WORK REQUEST.
Pictures stay out; everything else in the records below is to be repeated exactly.

RECORDS FOR THIS TASK.
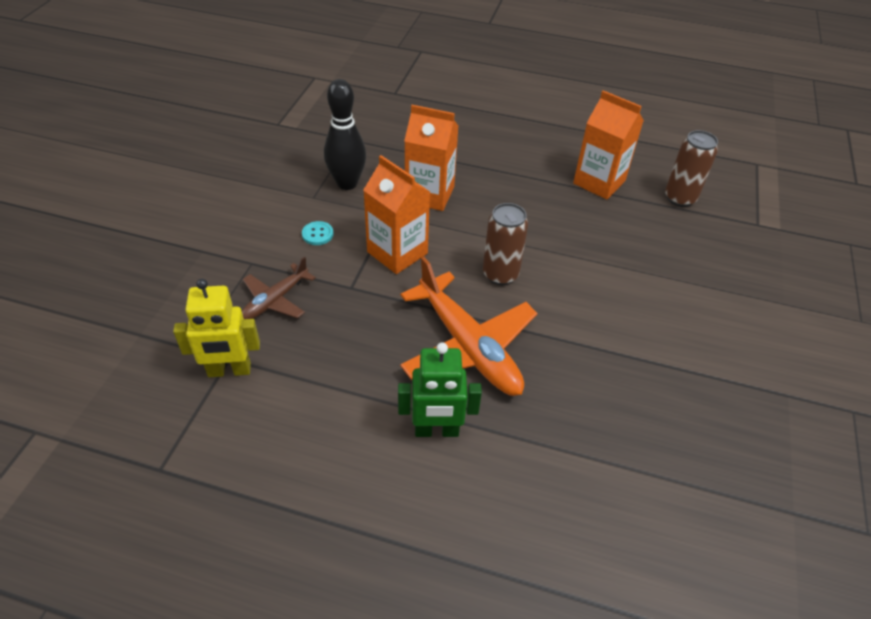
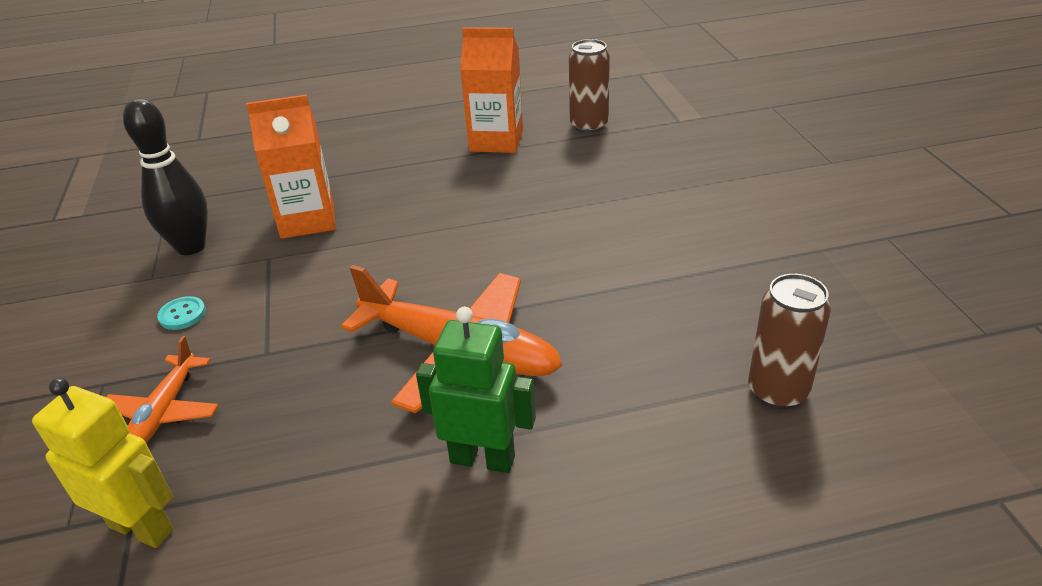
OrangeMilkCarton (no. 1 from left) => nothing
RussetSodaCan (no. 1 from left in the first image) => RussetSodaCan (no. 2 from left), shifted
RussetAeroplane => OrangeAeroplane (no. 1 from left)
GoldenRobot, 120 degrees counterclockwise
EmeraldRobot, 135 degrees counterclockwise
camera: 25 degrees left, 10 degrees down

YOUR SOLUTION.
OrangeMilkCarton (no. 1 from left) => nothing
RussetSodaCan (no. 1 from left in the first image) => RussetSodaCan (no. 2 from left), shifted
RussetAeroplane => OrangeAeroplane (no. 1 from left)
GoldenRobot, 120 degrees counterclockwise
EmeraldRobot, 135 degrees counterclockwise
camera: 25 degrees left, 10 degrees down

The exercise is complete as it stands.